[Your assignment]
Repeat only the lines from the one holding "brown robot: 0 -> 1" down to the last line of the listing below, including both of those lines.
(Beginning of Dataset excerpt)
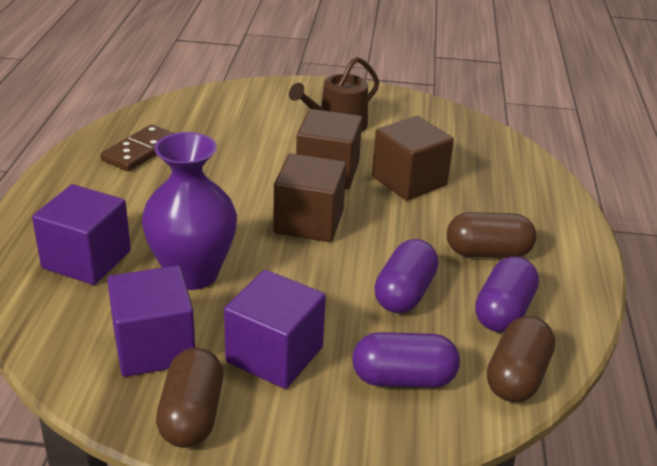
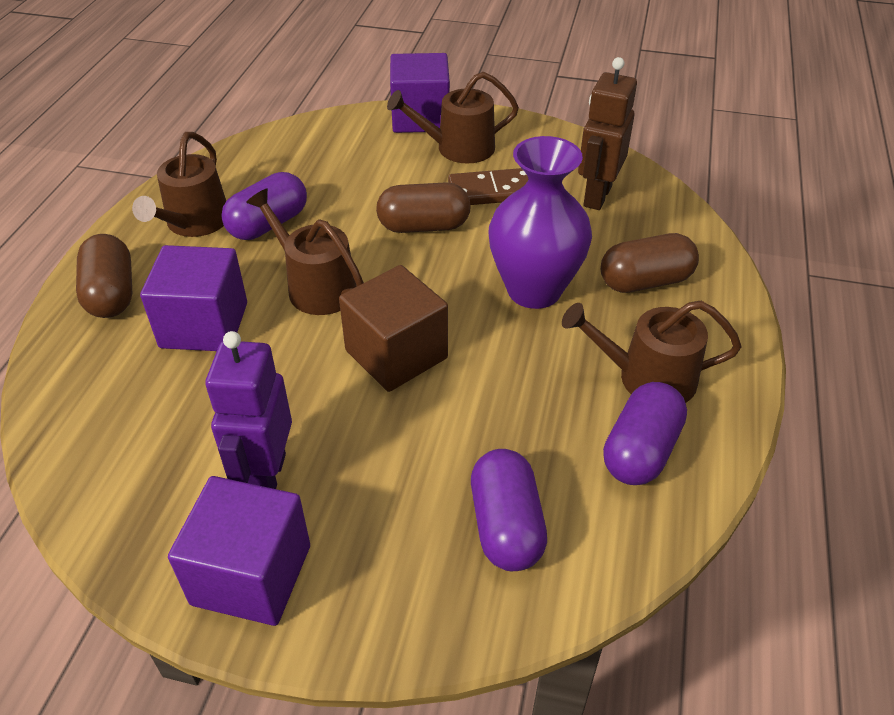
brown cube: 3 -> 1
brown robot: 0 -> 1
brown watering can: 1 -> 4
purple robot: 0 -> 1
(End of Dataset excerpt)
[Task output]
brown robot: 0 -> 1
brown watering can: 1 -> 4
purple robot: 0 -> 1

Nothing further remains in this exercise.